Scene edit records
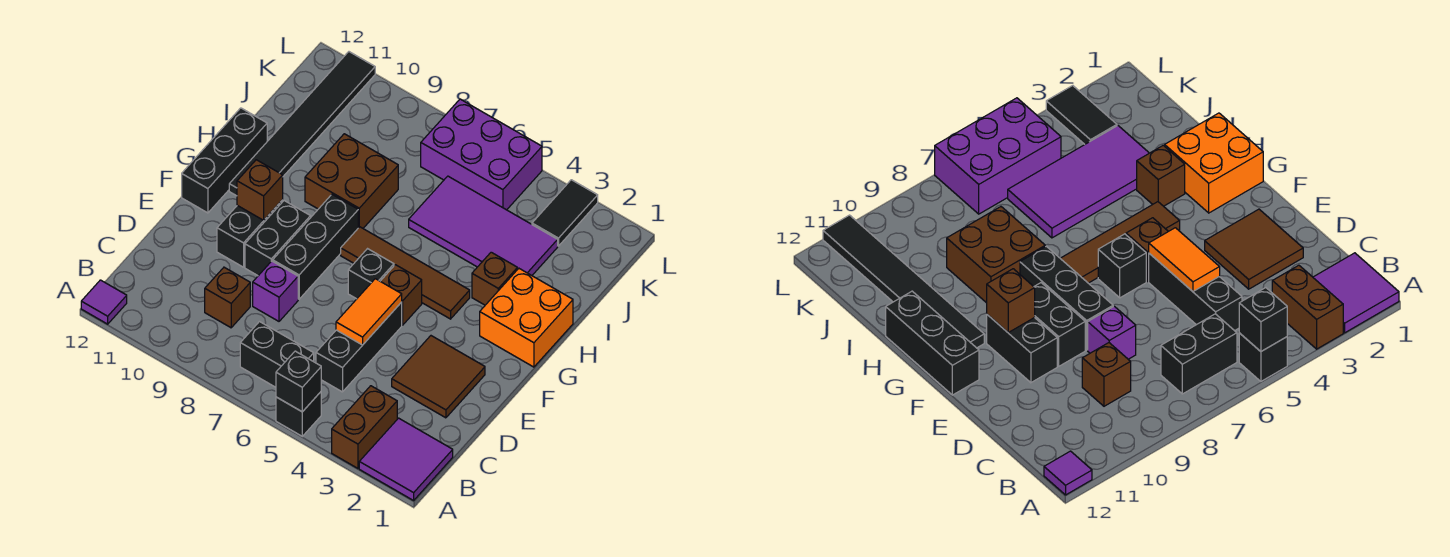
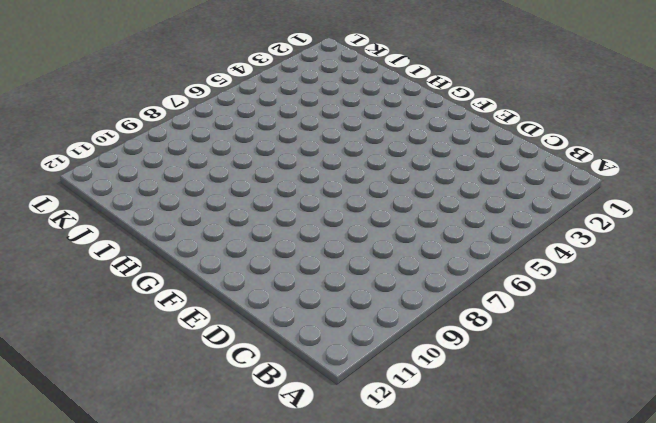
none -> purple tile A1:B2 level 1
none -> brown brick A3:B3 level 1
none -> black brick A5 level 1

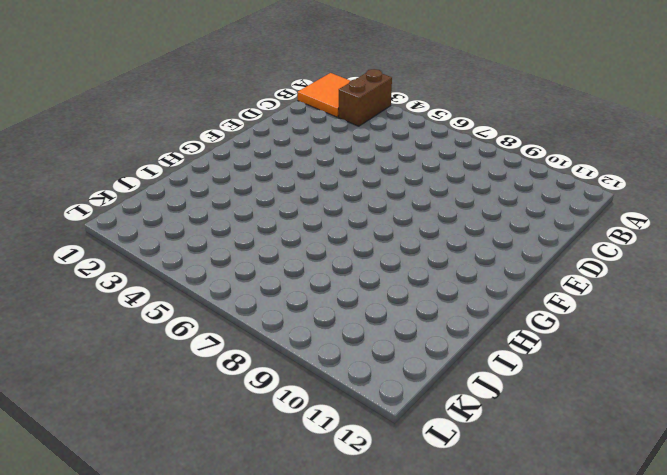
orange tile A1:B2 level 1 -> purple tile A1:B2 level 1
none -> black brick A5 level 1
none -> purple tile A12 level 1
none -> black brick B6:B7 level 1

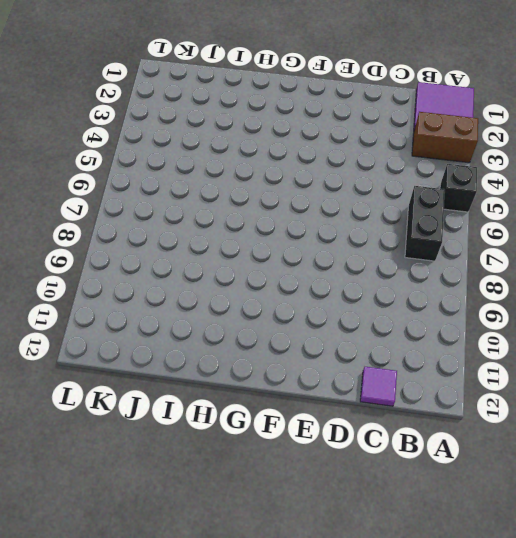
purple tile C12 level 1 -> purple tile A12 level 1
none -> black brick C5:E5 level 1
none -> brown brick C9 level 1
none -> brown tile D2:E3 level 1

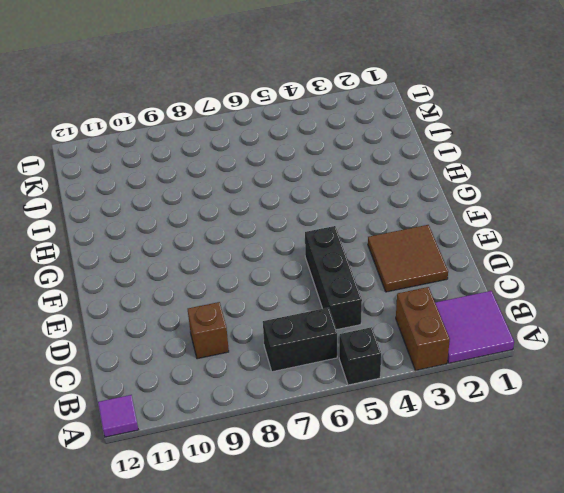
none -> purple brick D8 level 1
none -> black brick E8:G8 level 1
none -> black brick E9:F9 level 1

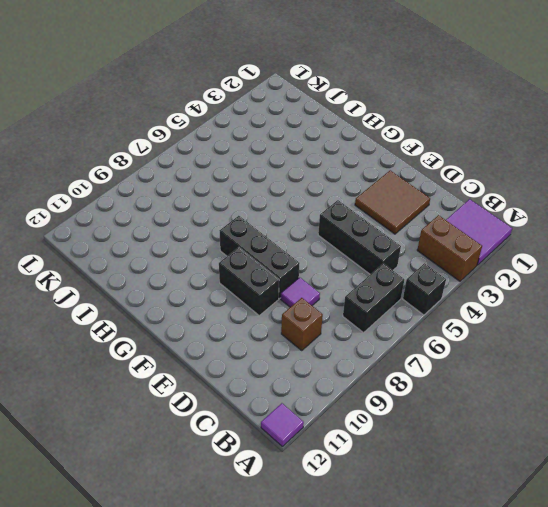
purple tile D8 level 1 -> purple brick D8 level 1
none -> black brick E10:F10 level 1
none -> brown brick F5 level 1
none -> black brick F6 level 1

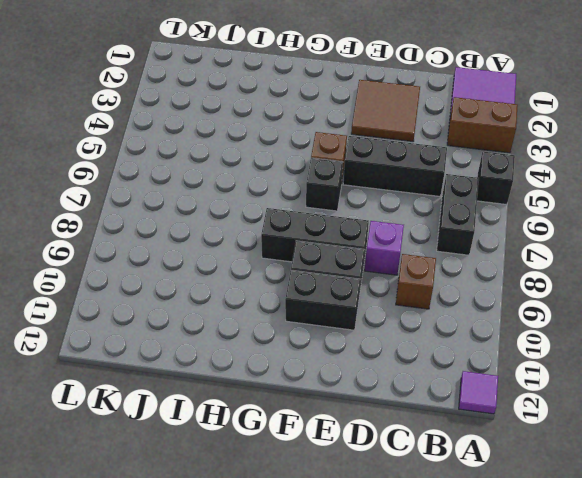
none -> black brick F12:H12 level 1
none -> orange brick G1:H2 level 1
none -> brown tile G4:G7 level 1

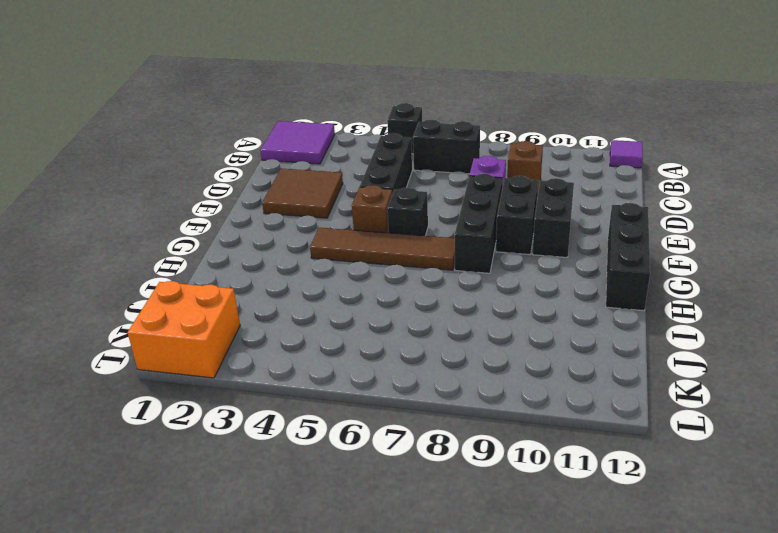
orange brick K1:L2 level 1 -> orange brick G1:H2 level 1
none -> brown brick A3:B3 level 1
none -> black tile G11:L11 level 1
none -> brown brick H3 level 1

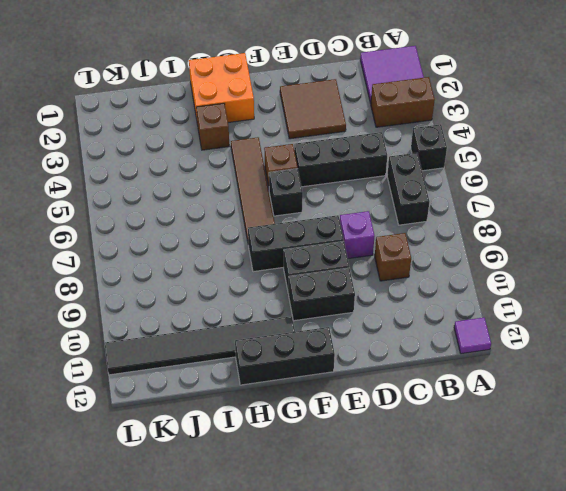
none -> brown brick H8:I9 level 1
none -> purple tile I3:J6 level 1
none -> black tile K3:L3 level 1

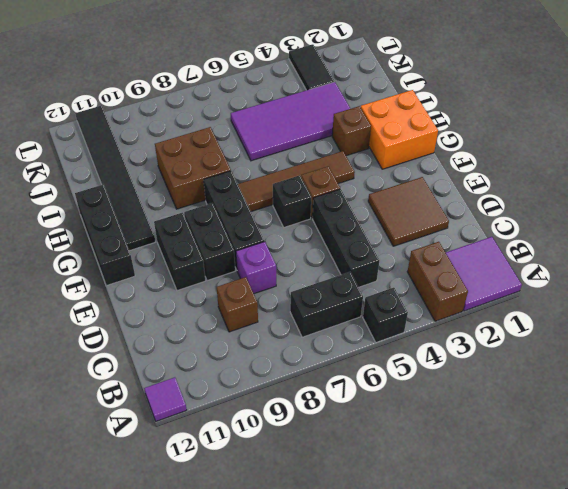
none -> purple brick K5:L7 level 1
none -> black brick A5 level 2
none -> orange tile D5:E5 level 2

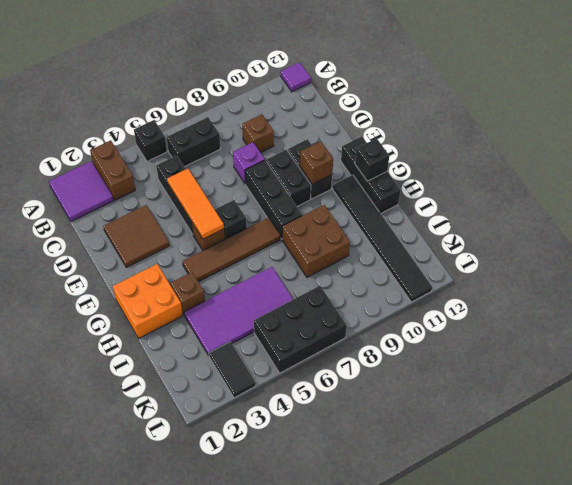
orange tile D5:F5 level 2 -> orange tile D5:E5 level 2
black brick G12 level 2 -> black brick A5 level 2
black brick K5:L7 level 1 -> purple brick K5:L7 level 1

* Work request *
Copy exactly, and only, the lines running from the one containing "none -> black brick F6 level 1" through the final line of the data, and omit the pictures.

* Exercise answer *
none -> black brick F6 level 1

none -> black brick F12:H12 level 1
none -> orange brick G1:H2 level 1
none -> brown tile G4:G7 level 1

orange brick K1:L2 level 1 -> orange brick G1:H2 level 1
none -> brown brick A3:B3 level 1
none -> black tile G11:L11 level 1
none -> brown brick H3 level 1

none -> brown brick H8:I9 level 1
none -> purple tile I3:J6 level 1
none -> black tile K3:L3 level 1

none -> purple brick K5:L7 level 1
none -> black brick A5 level 2
none -> orange tile D5:E5 level 2

orange tile D5:F5 level 2 -> orange tile D5:E5 level 2
black brick G12 level 2 -> black brick A5 level 2
black brick K5:L7 level 1 -> purple brick K5:L7 level 1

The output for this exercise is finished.